» Task statement: Starting from the line containing "(622, 268) = (280, 165): none -> green can", write out the rest of the entries exactly, through the final line, including nothing else.

» Task data:
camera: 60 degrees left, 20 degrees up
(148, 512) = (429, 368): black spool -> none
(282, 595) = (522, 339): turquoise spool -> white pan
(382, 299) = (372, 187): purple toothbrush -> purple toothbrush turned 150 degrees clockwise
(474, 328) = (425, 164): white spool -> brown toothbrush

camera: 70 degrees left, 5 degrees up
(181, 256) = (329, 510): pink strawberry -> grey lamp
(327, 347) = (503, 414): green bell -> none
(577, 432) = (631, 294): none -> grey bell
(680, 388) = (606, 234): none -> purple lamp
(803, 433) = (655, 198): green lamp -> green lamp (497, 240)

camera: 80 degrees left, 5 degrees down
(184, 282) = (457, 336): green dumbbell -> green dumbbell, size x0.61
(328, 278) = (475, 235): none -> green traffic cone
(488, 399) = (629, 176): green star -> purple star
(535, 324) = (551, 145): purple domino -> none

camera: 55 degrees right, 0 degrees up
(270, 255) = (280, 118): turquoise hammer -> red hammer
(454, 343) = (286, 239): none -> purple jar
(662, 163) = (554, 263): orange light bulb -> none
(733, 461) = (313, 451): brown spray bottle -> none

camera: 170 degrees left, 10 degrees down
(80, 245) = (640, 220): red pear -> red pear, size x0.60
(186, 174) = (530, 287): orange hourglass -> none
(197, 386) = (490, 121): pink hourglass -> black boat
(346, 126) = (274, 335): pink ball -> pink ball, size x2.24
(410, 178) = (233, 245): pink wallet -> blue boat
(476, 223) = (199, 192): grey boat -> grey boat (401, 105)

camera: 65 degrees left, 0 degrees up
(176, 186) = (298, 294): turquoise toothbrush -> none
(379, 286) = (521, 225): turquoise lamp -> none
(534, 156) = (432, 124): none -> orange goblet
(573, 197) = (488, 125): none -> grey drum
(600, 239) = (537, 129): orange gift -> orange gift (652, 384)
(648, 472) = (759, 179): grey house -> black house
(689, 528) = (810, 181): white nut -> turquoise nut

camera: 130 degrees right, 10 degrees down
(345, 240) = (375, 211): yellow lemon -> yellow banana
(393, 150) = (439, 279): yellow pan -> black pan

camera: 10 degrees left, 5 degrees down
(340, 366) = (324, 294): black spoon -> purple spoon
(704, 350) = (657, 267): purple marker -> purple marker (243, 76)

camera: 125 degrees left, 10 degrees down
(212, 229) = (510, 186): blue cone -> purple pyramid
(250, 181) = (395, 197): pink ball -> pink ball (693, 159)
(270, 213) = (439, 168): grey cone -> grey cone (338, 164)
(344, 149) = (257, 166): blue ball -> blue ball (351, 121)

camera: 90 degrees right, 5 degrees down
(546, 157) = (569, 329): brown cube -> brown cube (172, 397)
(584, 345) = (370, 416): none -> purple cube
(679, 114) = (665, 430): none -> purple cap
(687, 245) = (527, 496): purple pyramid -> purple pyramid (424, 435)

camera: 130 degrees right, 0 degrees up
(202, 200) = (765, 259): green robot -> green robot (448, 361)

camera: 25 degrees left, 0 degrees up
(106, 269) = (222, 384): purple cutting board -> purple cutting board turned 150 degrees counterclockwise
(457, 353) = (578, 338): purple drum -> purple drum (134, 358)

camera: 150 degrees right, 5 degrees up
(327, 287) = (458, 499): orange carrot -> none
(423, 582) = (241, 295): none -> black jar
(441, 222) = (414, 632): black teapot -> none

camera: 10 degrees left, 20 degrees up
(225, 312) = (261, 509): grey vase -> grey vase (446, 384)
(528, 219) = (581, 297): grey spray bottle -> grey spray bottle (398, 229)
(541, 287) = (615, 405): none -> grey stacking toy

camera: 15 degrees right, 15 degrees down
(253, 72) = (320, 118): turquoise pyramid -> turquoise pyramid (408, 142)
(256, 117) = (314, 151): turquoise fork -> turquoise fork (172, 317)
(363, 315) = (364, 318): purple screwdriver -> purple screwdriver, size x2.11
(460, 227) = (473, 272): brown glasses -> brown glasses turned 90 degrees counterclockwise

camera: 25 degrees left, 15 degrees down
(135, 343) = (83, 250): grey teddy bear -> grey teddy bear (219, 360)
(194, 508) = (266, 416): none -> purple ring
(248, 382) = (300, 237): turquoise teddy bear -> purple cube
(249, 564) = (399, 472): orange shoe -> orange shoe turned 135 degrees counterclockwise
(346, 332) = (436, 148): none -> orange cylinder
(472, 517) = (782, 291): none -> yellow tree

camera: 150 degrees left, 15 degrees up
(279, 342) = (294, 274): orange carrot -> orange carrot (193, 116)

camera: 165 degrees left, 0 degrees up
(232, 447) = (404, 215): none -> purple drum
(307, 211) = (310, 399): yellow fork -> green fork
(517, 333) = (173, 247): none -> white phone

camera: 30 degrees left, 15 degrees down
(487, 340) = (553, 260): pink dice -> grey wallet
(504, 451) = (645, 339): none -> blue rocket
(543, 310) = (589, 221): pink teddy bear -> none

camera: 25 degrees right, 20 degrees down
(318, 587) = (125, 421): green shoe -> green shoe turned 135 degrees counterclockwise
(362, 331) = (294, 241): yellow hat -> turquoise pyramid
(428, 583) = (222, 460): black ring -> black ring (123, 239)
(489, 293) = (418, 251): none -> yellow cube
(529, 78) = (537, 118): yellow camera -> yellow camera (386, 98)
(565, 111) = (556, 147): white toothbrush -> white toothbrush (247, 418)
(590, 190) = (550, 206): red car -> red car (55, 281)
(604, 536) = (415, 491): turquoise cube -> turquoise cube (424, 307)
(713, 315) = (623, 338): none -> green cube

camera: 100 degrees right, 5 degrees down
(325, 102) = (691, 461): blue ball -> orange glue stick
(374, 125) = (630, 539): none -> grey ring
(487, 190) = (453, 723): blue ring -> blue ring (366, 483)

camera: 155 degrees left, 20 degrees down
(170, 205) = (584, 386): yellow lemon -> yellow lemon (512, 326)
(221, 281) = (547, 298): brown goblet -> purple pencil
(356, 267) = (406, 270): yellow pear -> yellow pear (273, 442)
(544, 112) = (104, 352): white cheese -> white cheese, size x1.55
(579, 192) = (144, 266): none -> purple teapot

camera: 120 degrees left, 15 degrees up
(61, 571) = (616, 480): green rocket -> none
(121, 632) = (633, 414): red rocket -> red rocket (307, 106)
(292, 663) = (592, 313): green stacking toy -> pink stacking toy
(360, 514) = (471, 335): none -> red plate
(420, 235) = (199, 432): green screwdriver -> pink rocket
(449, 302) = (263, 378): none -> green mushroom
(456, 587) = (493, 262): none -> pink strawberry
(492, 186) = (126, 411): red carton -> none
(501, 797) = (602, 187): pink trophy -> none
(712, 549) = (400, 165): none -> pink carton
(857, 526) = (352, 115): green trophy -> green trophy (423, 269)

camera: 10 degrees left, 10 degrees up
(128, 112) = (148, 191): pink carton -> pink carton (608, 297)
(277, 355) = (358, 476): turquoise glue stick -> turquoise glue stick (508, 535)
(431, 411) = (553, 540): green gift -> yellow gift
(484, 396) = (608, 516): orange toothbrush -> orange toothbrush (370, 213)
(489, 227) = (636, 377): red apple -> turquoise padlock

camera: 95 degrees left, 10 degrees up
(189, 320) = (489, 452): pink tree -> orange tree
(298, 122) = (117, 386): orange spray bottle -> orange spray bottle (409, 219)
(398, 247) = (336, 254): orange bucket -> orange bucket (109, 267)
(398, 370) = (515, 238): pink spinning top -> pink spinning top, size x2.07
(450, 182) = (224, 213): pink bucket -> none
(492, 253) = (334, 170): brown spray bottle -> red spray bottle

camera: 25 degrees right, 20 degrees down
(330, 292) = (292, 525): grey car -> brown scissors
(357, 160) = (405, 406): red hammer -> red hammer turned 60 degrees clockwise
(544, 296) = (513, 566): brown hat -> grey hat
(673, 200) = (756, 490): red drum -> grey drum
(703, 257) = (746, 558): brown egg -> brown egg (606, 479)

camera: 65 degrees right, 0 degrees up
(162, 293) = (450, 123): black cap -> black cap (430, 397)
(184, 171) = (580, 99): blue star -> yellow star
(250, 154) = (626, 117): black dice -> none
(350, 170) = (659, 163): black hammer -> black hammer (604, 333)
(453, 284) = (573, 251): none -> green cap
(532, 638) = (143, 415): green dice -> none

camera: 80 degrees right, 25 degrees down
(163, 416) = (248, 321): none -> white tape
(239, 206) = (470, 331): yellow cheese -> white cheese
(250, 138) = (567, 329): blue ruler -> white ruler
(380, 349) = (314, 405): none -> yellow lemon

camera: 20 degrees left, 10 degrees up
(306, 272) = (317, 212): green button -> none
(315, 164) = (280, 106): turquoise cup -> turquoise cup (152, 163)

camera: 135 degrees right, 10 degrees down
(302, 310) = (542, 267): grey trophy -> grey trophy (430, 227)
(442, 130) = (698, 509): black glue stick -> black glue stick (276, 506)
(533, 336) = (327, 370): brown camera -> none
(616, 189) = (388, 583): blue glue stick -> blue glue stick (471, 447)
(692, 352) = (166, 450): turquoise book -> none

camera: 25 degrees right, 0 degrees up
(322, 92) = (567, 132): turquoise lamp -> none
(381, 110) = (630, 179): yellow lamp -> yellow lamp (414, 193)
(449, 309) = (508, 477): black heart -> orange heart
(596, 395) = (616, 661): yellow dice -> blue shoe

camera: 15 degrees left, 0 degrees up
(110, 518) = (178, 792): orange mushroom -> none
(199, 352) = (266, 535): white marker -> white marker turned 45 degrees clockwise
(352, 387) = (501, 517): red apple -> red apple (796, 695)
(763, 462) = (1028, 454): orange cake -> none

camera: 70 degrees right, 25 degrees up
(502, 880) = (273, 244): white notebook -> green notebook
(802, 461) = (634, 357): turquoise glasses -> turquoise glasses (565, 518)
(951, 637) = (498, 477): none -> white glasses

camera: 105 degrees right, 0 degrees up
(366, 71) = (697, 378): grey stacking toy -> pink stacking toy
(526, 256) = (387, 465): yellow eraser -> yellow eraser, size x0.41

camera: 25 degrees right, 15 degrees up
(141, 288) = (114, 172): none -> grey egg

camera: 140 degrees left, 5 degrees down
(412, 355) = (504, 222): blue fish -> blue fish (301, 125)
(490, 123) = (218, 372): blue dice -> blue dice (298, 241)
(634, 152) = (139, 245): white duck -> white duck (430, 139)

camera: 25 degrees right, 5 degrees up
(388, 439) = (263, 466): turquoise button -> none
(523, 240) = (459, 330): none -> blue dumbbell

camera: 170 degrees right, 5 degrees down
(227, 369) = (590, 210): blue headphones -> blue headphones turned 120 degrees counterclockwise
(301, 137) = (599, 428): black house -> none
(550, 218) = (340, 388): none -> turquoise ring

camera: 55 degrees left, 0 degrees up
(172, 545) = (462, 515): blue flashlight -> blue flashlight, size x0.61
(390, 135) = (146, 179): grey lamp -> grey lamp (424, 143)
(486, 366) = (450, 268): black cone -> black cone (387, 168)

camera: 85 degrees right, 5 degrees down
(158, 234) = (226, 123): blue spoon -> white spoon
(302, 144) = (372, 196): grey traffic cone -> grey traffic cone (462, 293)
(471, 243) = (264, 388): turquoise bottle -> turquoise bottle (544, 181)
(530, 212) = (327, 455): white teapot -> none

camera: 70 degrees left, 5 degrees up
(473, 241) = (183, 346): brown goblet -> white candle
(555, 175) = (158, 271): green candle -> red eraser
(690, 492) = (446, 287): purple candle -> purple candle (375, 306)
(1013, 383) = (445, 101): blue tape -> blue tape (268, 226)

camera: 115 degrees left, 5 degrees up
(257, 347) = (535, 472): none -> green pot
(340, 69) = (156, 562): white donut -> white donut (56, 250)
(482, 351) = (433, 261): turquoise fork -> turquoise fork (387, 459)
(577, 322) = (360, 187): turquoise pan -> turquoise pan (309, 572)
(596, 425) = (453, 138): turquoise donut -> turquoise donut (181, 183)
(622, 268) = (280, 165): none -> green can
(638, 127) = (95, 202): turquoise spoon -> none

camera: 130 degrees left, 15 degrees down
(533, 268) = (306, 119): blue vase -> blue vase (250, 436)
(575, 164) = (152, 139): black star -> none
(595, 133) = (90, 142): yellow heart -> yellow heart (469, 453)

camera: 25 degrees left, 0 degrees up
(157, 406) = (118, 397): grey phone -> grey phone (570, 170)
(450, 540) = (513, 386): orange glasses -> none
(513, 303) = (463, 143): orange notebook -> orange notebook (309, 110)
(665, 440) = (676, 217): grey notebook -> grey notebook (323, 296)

» Reply to the task:
(622, 268) = (280, 165): none -> green can
(638, 127) = (95, 202): turquoise spoon -> none

camera: 130 degrees left, 15 degrees down
(533, 268) = (306, 119): blue vase -> blue vase (250, 436)
(575, 164) = (152, 139): black star -> none
(595, 133) = (90, 142): yellow heart -> yellow heart (469, 453)

camera: 25 degrees left, 0 degrees up
(157, 406) = (118, 397): grey phone -> grey phone (570, 170)
(450, 540) = (513, 386): orange glasses -> none
(513, 303) = (463, 143): orange notebook -> orange notebook (309, 110)
(665, 440) = (676, 217): grey notebook -> grey notebook (323, 296)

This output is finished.